┌──

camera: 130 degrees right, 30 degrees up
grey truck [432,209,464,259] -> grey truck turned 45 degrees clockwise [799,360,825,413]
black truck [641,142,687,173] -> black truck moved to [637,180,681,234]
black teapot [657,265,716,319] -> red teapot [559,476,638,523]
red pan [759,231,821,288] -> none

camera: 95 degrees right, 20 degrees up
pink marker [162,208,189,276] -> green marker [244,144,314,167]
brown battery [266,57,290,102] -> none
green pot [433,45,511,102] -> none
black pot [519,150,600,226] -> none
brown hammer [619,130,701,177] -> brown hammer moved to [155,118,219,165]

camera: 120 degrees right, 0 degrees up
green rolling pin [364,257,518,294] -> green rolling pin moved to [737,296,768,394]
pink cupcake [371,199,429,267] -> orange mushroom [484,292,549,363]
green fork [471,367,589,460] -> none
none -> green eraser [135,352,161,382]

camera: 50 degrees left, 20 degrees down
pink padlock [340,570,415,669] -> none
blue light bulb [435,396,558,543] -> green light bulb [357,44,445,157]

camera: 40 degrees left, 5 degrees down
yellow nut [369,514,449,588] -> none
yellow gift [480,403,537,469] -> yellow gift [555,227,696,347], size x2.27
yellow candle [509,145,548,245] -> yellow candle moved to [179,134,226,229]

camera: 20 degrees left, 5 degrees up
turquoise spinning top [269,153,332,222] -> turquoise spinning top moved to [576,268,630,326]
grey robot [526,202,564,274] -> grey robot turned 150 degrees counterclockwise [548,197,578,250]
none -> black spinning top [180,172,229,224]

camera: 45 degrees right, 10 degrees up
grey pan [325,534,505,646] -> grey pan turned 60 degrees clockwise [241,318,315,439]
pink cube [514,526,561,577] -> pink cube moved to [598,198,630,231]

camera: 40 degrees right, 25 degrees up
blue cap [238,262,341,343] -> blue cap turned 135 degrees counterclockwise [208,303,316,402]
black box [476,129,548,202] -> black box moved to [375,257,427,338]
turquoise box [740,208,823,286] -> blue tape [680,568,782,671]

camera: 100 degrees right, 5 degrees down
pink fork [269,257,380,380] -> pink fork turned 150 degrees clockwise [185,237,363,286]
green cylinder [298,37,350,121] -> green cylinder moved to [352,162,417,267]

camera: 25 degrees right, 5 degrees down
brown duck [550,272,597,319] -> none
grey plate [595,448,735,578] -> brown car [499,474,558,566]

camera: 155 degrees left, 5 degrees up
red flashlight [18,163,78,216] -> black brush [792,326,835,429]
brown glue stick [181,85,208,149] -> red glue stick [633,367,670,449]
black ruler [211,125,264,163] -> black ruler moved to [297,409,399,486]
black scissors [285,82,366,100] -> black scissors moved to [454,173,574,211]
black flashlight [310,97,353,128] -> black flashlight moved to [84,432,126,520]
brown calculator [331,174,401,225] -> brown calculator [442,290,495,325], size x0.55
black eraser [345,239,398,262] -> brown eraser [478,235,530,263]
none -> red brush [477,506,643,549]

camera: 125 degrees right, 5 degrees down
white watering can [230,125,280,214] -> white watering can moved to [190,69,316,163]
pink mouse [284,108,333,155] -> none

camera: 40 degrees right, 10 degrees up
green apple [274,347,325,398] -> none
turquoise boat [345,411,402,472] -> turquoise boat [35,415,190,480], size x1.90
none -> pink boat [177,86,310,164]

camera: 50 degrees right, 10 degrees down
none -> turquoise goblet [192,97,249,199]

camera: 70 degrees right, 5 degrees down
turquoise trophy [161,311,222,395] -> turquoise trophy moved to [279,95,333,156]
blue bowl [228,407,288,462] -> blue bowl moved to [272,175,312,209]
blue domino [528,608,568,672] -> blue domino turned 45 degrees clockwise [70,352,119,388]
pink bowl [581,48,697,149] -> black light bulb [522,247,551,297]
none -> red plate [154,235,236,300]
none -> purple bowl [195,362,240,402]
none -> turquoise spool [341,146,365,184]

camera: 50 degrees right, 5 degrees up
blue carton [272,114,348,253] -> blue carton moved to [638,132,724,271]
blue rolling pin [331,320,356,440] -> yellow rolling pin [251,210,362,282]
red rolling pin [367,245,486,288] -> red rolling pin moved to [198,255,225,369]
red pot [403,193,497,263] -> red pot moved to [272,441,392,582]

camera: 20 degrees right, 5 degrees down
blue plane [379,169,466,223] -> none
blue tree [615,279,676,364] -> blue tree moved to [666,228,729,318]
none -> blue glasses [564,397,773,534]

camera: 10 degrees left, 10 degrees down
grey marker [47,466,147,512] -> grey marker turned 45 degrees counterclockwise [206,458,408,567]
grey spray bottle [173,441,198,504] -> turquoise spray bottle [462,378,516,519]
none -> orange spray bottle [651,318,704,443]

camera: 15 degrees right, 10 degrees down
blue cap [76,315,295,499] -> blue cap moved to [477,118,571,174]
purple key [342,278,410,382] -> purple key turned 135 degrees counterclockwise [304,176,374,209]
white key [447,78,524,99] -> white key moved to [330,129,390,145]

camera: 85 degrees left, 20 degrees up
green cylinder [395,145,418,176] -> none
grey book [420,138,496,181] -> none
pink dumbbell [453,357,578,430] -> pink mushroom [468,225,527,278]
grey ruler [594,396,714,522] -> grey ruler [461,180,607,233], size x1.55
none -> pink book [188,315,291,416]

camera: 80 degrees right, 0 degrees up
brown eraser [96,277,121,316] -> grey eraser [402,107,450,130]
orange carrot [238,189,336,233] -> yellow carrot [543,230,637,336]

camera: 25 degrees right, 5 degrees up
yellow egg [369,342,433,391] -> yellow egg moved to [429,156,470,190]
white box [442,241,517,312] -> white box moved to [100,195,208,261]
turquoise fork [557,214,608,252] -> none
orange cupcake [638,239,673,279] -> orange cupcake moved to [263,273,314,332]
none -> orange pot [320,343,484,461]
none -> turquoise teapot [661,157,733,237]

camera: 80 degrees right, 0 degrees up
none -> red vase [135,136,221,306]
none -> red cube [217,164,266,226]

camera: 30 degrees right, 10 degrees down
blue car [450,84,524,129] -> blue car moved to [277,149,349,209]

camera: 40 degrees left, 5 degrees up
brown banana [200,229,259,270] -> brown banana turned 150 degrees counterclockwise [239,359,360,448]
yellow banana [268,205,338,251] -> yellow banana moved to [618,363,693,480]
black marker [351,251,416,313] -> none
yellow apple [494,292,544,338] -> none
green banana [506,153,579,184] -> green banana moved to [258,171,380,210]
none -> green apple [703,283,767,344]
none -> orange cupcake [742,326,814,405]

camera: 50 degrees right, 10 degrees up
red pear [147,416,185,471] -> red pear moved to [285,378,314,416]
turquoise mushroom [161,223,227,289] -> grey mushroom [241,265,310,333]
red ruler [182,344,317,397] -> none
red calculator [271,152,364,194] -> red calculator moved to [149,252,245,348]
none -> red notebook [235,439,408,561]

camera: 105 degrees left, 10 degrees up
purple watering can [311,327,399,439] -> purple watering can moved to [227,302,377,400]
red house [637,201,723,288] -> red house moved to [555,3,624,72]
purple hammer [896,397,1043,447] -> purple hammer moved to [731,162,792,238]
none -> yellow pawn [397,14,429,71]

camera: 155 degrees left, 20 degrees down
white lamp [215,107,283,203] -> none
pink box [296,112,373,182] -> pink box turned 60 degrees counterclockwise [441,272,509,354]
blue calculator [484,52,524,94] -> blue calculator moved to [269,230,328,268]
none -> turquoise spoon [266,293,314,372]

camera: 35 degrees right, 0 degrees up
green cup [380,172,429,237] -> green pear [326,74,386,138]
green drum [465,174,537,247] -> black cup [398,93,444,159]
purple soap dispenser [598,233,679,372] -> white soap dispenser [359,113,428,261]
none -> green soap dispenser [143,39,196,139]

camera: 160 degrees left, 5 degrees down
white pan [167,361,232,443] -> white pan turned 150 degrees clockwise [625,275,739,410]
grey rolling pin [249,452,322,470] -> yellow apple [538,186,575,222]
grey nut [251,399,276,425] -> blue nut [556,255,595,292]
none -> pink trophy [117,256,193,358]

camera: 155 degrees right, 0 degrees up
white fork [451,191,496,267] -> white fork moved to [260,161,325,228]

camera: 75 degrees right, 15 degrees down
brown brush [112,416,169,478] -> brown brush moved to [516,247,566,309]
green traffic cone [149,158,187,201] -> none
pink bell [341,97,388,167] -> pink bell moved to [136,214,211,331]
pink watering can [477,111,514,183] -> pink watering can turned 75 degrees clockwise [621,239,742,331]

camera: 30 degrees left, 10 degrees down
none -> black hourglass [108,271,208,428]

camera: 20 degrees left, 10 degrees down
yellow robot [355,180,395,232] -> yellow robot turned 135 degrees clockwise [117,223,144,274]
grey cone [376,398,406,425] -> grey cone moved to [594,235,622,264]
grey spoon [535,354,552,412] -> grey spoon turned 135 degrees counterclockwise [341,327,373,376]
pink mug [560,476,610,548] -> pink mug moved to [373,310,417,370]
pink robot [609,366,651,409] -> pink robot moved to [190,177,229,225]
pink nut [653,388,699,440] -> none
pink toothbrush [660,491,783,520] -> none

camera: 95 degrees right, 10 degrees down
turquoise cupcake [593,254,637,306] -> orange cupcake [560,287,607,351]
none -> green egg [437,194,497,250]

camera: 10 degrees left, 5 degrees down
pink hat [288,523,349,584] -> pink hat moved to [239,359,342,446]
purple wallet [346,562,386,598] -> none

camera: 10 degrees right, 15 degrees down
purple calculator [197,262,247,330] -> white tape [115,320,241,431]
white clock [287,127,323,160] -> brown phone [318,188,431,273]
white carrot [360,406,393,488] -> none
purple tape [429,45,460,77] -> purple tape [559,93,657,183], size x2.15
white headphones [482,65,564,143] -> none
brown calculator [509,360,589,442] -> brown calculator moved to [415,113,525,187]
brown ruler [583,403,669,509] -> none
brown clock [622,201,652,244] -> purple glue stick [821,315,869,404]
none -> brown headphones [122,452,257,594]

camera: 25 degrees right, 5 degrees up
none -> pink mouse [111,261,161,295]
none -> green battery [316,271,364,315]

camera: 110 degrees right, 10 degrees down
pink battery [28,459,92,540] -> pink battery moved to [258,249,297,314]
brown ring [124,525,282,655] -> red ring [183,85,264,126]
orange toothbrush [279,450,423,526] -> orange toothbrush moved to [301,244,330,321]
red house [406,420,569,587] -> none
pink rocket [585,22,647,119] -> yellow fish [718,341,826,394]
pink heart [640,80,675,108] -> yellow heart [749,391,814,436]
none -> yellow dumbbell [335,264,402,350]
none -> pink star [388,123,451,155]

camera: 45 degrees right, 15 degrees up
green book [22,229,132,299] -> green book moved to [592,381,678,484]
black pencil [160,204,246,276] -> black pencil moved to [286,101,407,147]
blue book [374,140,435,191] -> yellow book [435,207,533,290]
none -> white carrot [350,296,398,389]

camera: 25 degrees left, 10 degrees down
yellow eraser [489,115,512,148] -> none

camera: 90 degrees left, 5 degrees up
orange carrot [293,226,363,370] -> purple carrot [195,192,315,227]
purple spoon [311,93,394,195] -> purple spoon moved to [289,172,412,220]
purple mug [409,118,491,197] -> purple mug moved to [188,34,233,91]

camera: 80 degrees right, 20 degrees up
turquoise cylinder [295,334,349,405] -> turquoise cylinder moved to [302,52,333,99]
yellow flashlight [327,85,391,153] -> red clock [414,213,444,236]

└──

THE PROBLEM: Up to and including the line with "none -> green eraser [135,352,161,382]", repeat the entries exactly, beginning at their first line.

OUTPUT FOR THIS EXERCISE:
camera: 130 degrees right, 30 degrees up
grey truck [432,209,464,259] -> grey truck turned 45 degrees clockwise [799,360,825,413]
black truck [641,142,687,173] -> black truck moved to [637,180,681,234]
black teapot [657,265,716,319] -> red teapot [559,476,638,523]
red pan [759,231,821,288] -> none

camera: 95 degrees right, 20 degrees up
pink marker [162,208,189,276] -> green marker [244,144,314,167]
brown battery [266,57,290,102] -> none
green pot [433,45,511,102] -> none
black pot [519,150,600,226] -> none
brown hammer [619,130,701,177] -> brown hammer moved to [155,118,219,165]

camera: 120 degrees right, 0 degrees up
green rolling pin [364,257,518,294] -> green rolling pin moved to [737,296,768,394]
pink cupcake [371,199,429,267] -> orange mushroom [484,292,549,363]
green fork [471,367,589,460] -> none
none -> green eraser [135,352,161,382]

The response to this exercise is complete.